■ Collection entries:
++++++
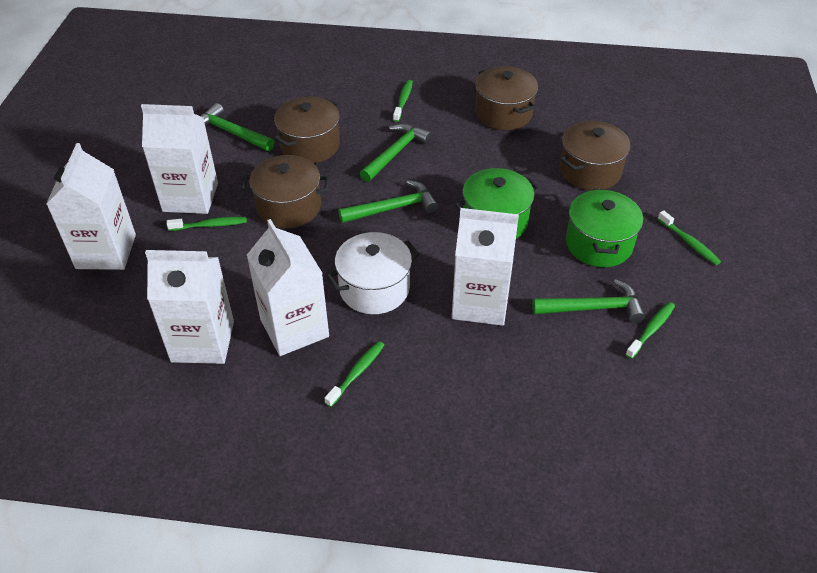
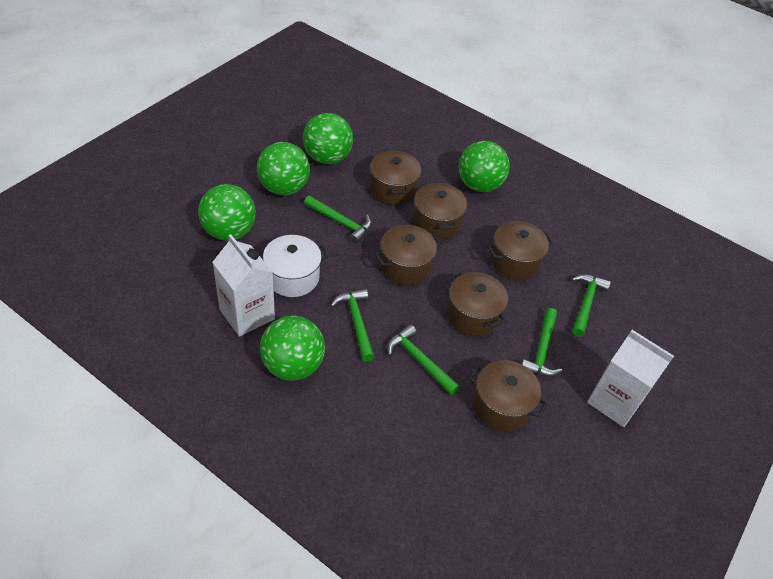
brown pot: 4 -> 6
green ball: 0 -> 5
green hammer: 4 -> 5
green pot: 2 -> 0
green toothbrush: 5 -> 0
white carton: 5 -> 2

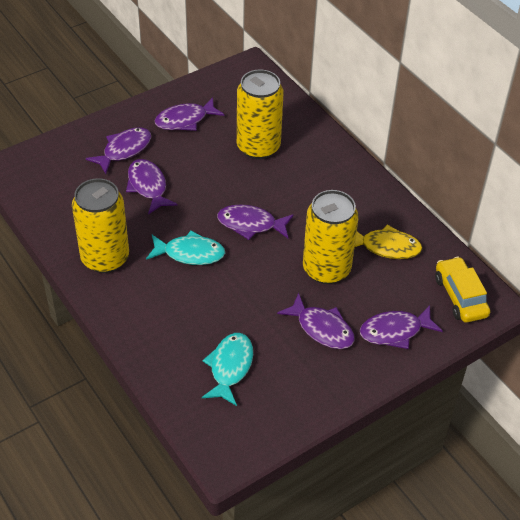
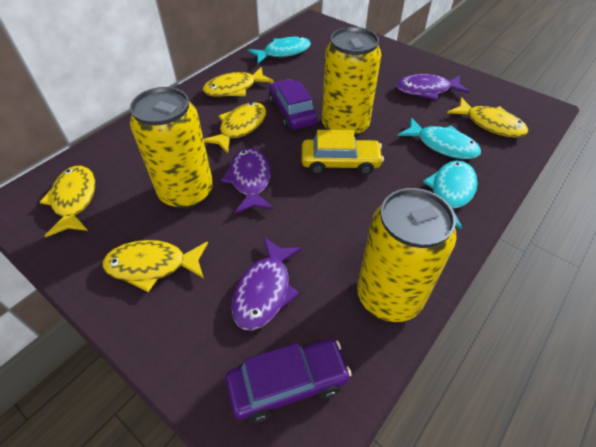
purple car: 0 -> 2
purple fish: 6 -> 3
turquoise fish: 2 -> 3
yellow fish: 1 -> 5

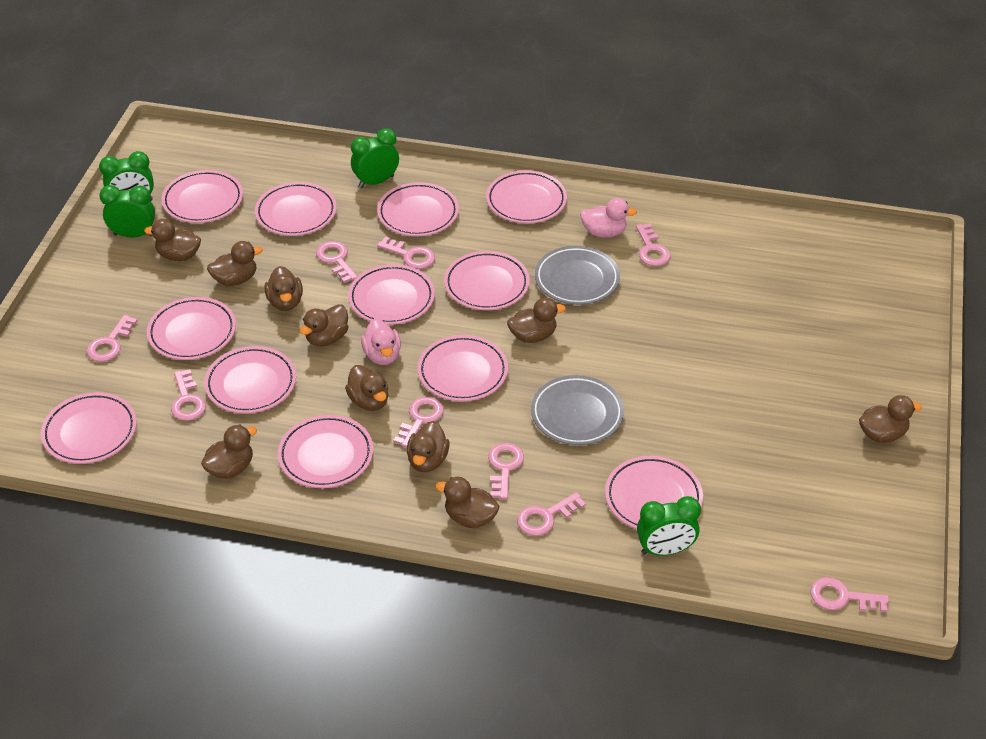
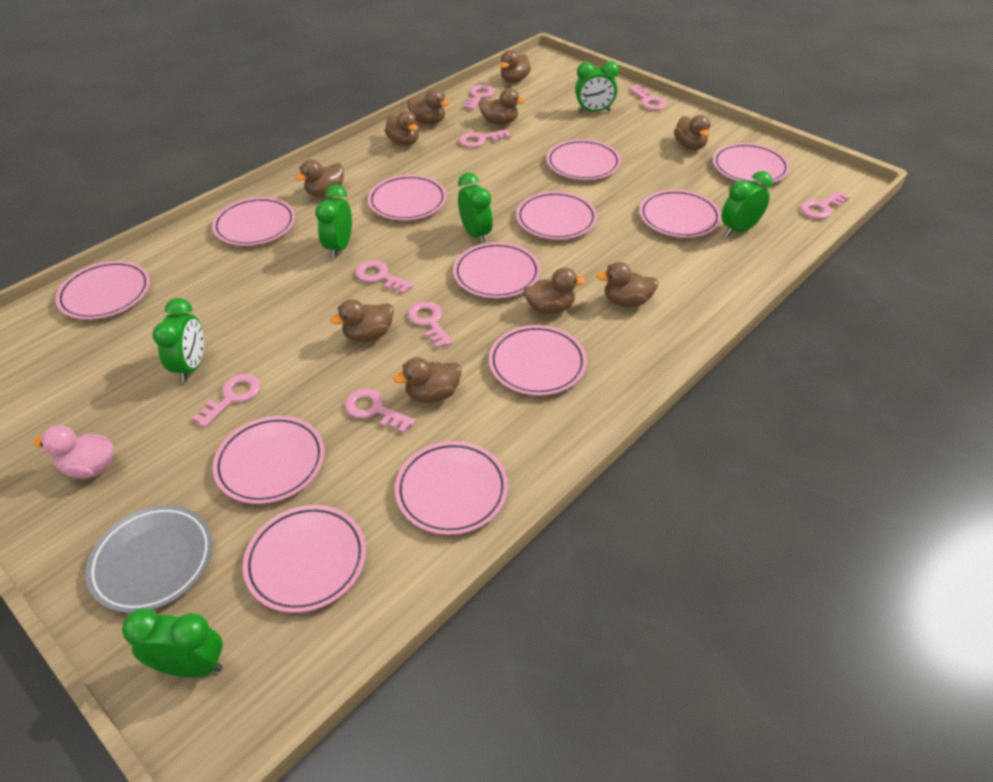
green clock: 4 -> 6
grey plate: 2 -> 1
pink duck: 2 -> 1
pink key: 9 -> 8

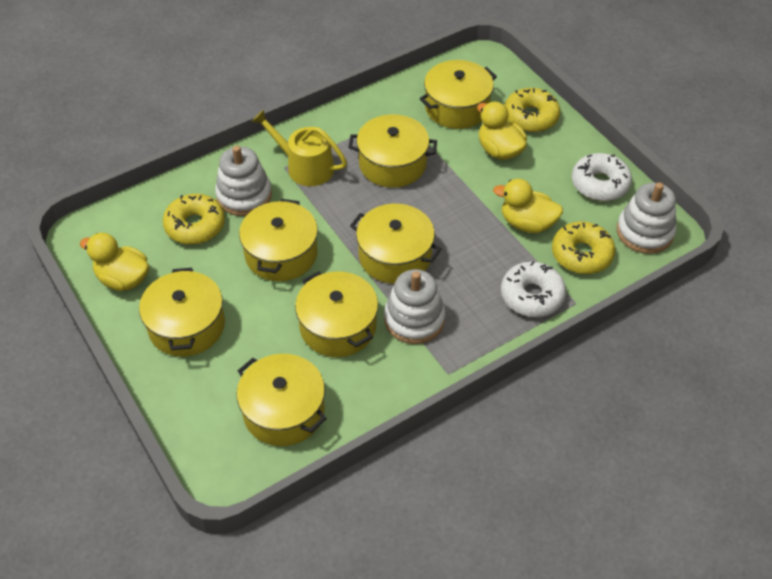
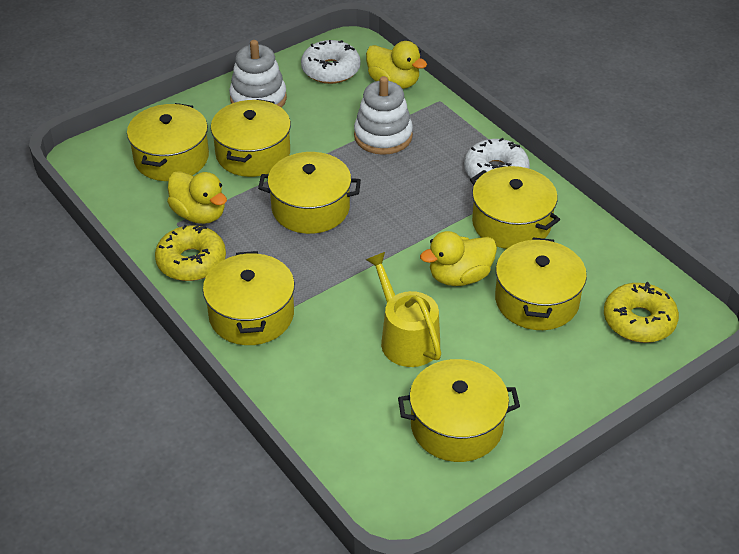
white stacking toy: 3 -> 2
yellow donut: 3 -> 2

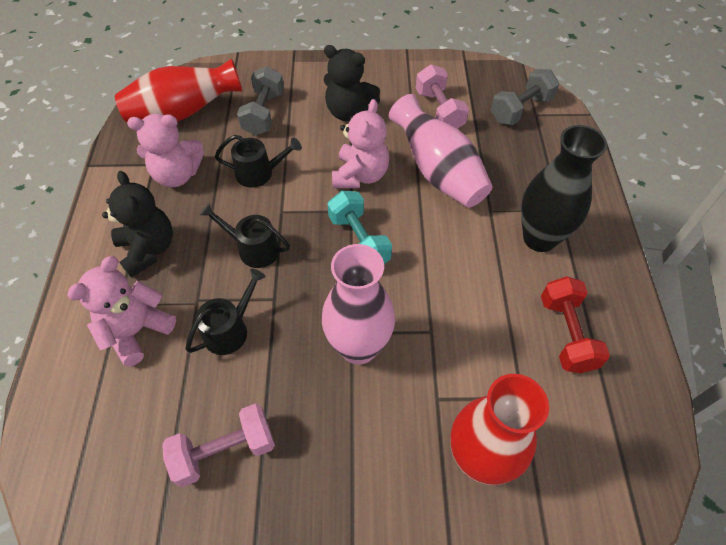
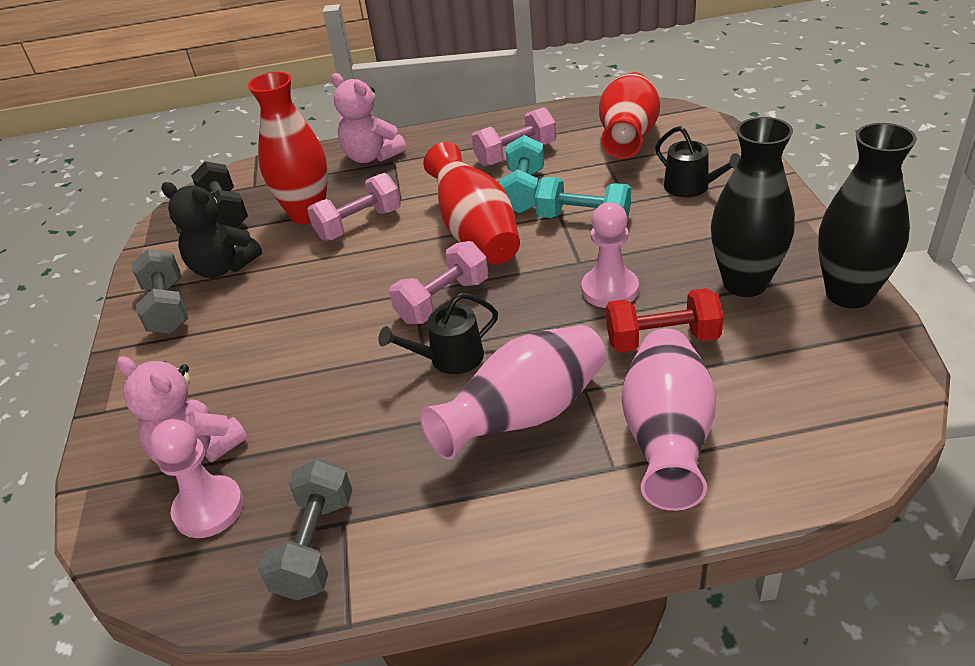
black dumbbell: 0 -> 1
black teddy bear: 2 -> 1
black vase: 1 -> 2
black watering can: 3 -> 2
pink dumbbell: 2 -> 3
pink pawn: 0 -> 2
pink teddy bear: 3 -> 2
red vase: 2 -> 3
turquoise dumbbell: 1 -> 2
++++++
■ Directions:
With the line containing "black teddy bear: 2 -> 1" as the first and the last line of the data as the final one, copy every line between them exactly, those two included.

■ Solution for this problem:
black teddy bear: 2 -> 1
black vase: 1 -> 2
black watering can: 3 -> 2
pink dumbbell: 2 -> 3
pink pawn: 0 -> 2
pink teddy bear: 3 -> 2
red vase: 2 -> 3
turquoise dumbbell: 1 -> 2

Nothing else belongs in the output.